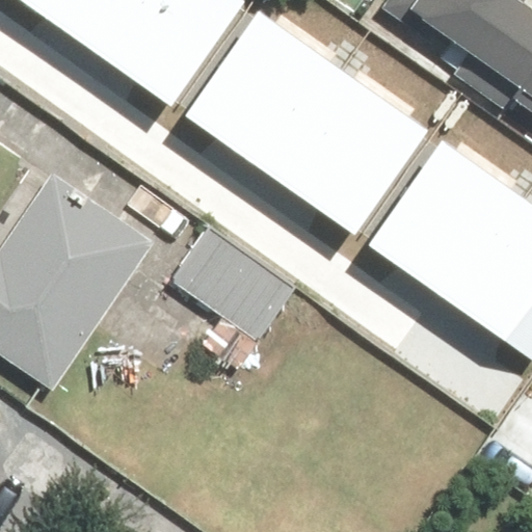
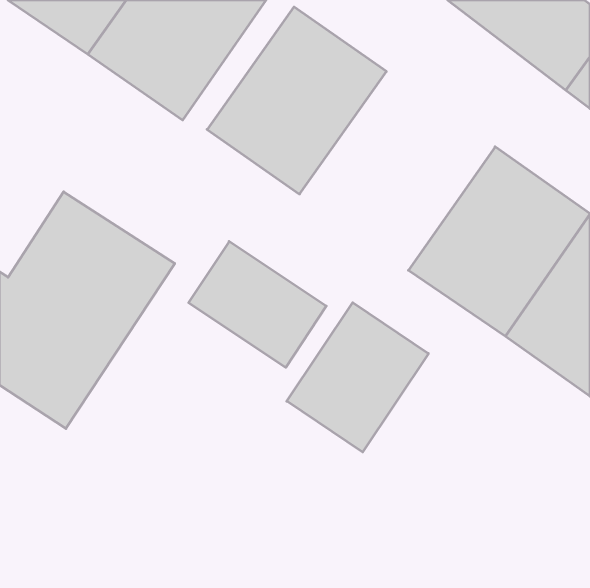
building: [269,66,430,235] -> none
building: none -> [287,303,428,452]

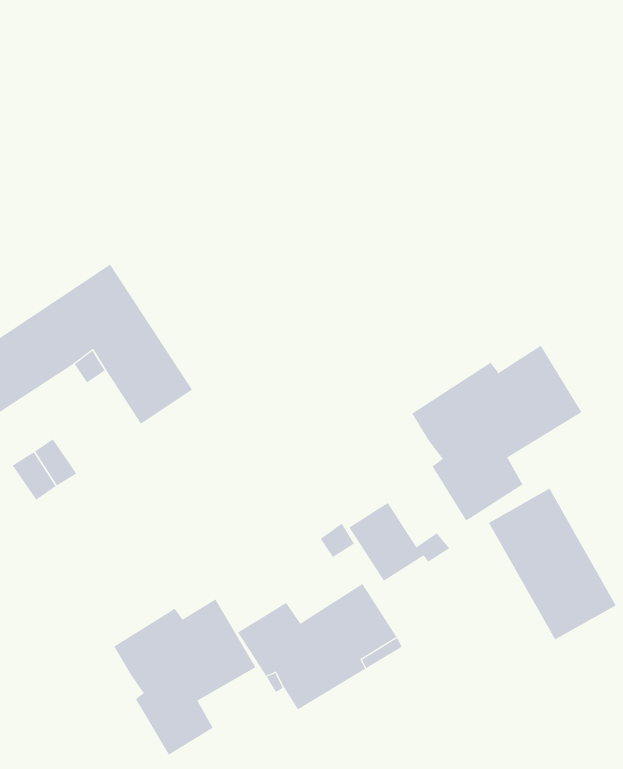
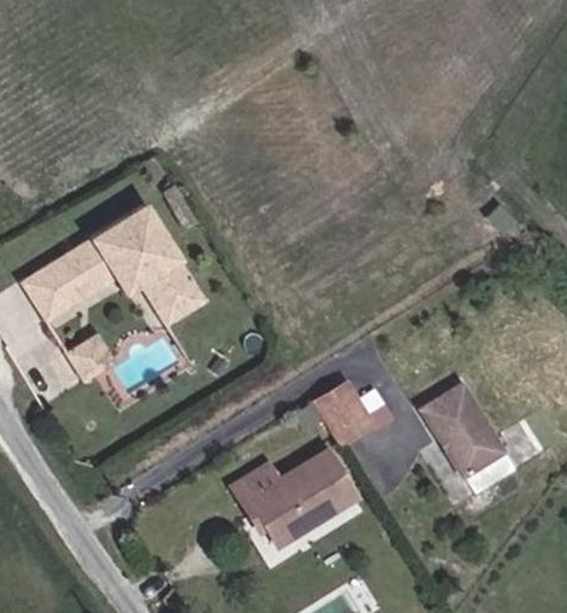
building: [412,345,582,522] -> none
building: [113,598,256,755] -> none

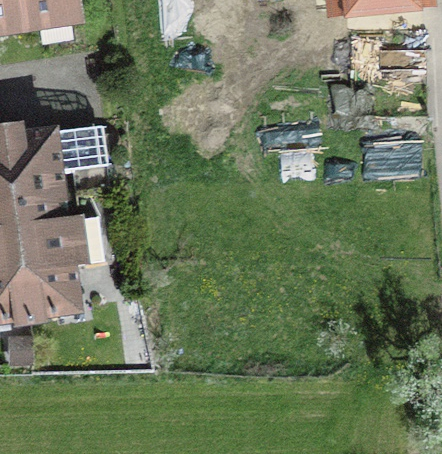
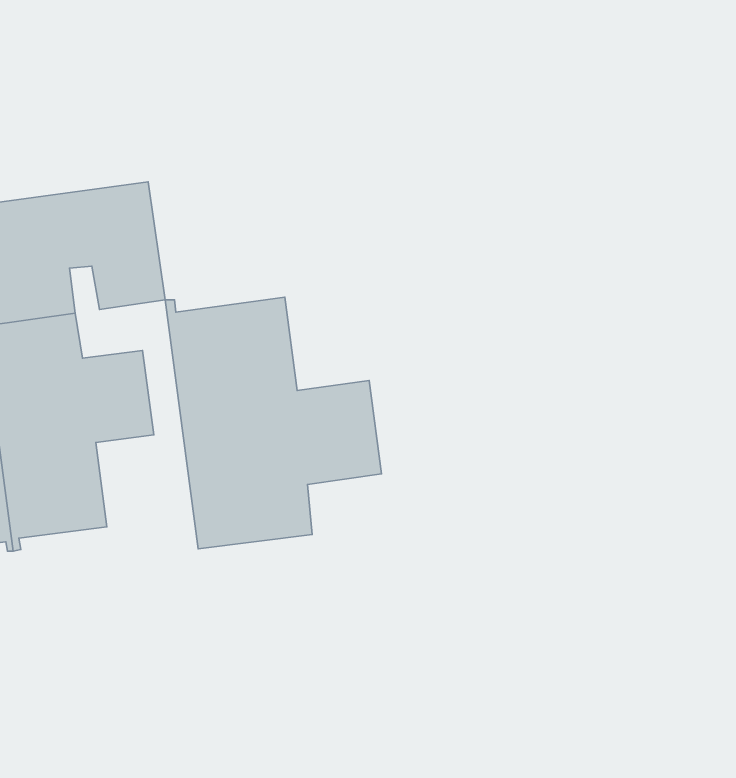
building: none -> [165,297,382,549]

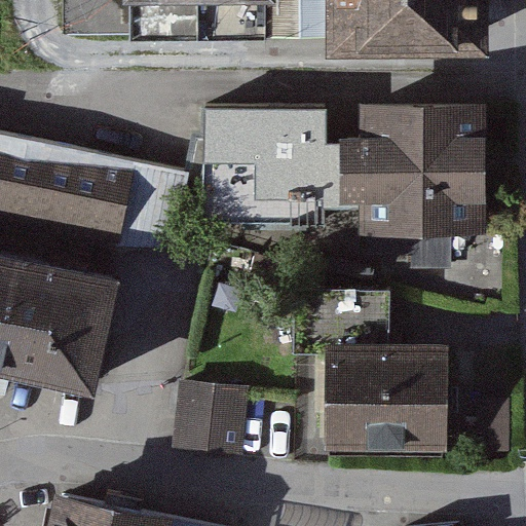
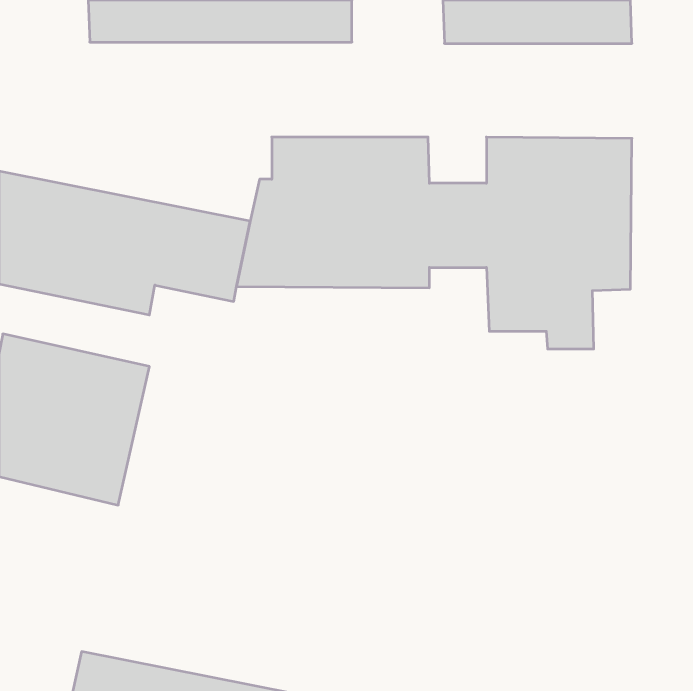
building: [313,294,441,453] -> none
building: [176,373,254,451] -> none

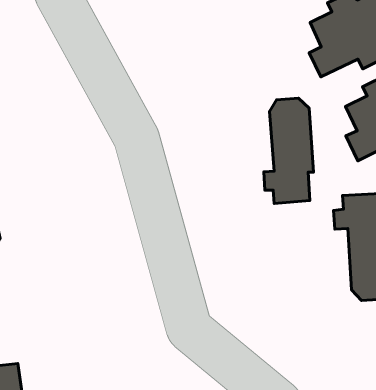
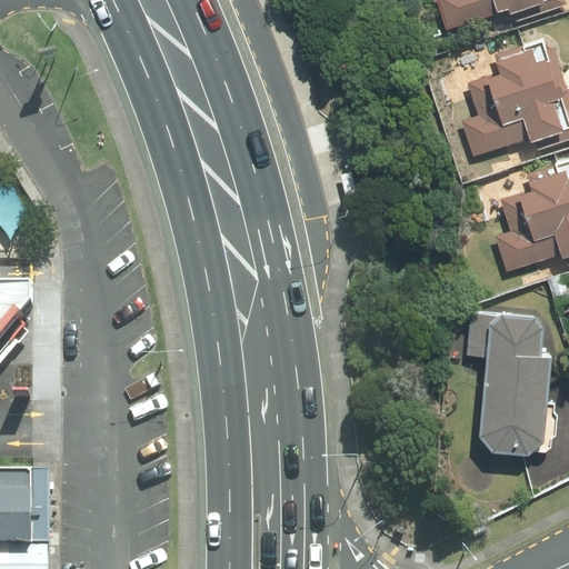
building: [264,98,314,204] -> none

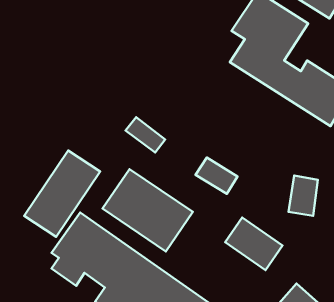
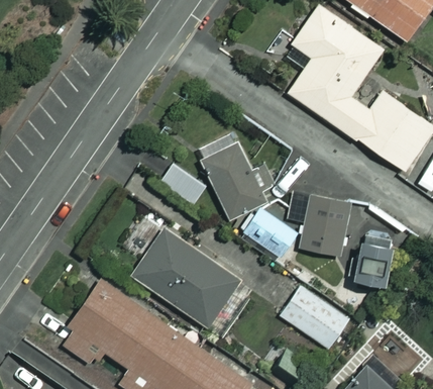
building: none -> [205,139,265,217]
building: none -> [300,196,352,255]
building: [24,150,100,237] -> none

====

> _Work task_
Every word of the material, and none of its pictures, should be set down again.

> _Answer section_
building: [269,66,430,235] -> none
building: none -> [287,303,428,452]

building: [412,345,582,522] -> none
building: [113,598,256,755] -> none

building: none -> [165,297,382,549]

building: [313,294,441,453] -> none
building: [176,373,254,451] -> none

building: [264,98,314,204] -> none

building: none -> [205,139,265,217]
building: none -> [300,196,352,255]
building: [24,150,100,237] -> none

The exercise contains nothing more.